Records provided:
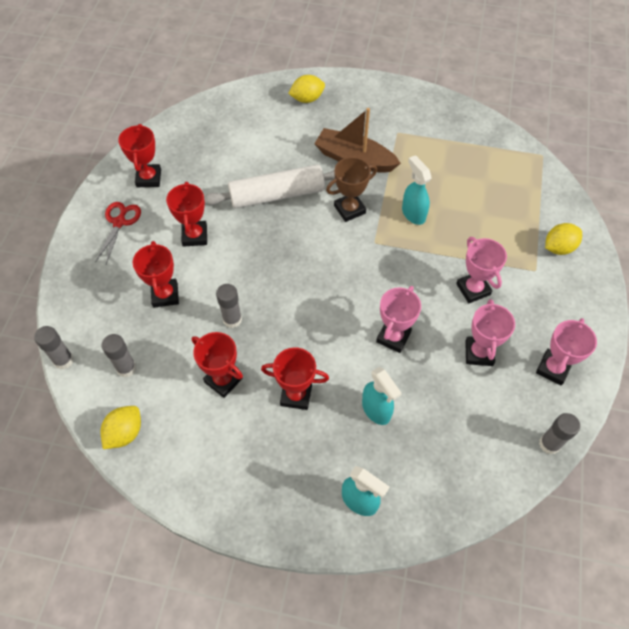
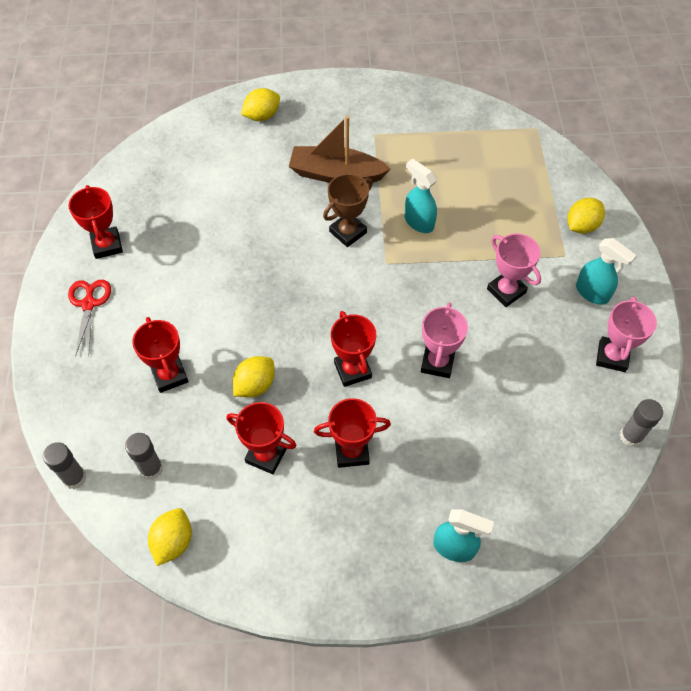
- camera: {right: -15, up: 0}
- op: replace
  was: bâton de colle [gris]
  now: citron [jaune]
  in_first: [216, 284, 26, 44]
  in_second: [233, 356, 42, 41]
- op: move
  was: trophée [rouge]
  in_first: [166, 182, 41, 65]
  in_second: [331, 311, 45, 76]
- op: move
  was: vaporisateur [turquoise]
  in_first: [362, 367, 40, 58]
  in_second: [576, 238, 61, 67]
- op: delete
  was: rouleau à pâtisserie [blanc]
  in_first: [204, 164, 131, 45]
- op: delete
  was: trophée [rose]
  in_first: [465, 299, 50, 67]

Requirement:
Repeat verbatim the line holding "in_first: [204, 164, 131, 45]" and all lines after it, up to the end of the material.

Exercise solution:
  in_first: [204, 164, 131, 45]
- op: delete
  was: trophée [rose]
  in_first: [465, 299, 50, 67]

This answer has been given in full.